_PROBLEM TO SOLVE_
Rewrite the records below, changing every "candle holder" to "lamp" and keeping everything else the same. Omit the pictures from your answer.

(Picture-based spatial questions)
(begin)
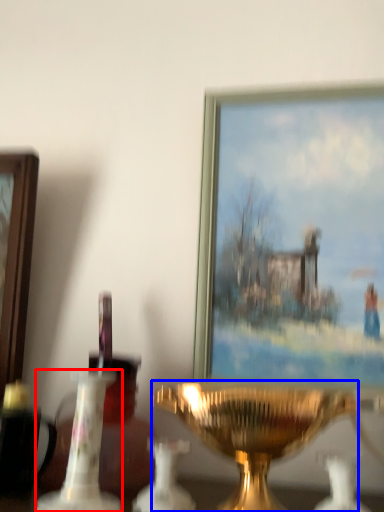
Question: Which point is further to the camera, candle holder (highlighted by a red box) or candle holder (highlighted by a blue box)?

Choices:
 (A) candle holder
 (B) candle holder

Answer: (A)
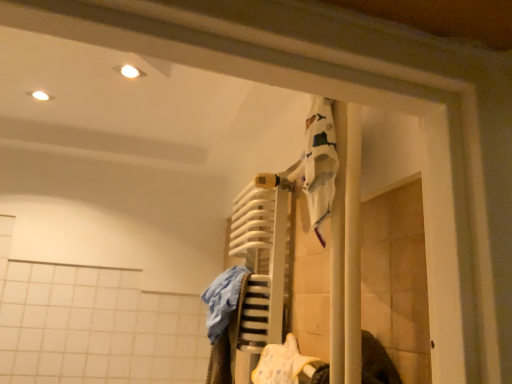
(end)
_WRITTEN RESPONSE_
Question: Which point is further to the camera, lamp (highlighted by a red box) or lamp (highlighted by a blue box)?

Choices:
 (A) lamp
 (B) lamp

Answer: (A)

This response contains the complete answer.